## YOUR GOAL
Between the line containing "(910, 569) = (482, 143): brown" and the line containing "(1181, 219) = (123, 139): brown" lies a run of lines; give that run again exactly, with both of those lines, and nothing else from the entries below.

## DATA EXTRACTS
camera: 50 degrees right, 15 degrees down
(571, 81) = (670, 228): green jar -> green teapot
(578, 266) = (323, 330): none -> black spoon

* * *

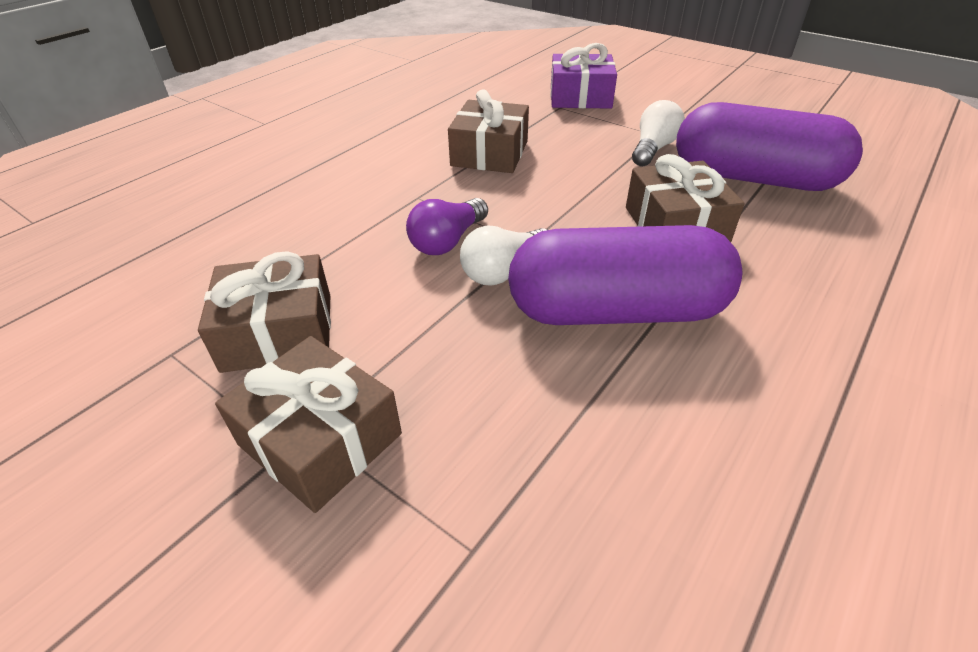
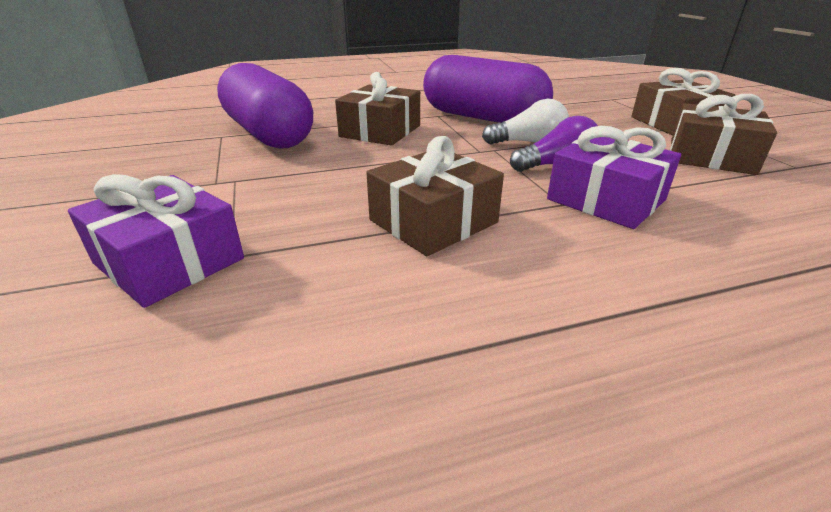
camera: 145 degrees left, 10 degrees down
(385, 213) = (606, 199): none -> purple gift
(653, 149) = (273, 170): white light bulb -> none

--

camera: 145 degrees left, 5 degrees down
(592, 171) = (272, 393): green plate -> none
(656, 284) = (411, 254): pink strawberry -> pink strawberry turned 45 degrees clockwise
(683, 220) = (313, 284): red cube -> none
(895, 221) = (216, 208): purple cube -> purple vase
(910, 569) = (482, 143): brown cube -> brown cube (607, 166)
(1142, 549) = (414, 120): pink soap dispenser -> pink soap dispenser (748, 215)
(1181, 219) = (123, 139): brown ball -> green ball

## WRITTEN SOLUTION
(910, 569) = (482, 143): brown cube -> brown cube (607, 166)
(1142, 549) = (414, 120): pink soap dispenser -> pink soap dispenser (748, 215)
(1181, 219) = (123, 139): brown ball -> green ball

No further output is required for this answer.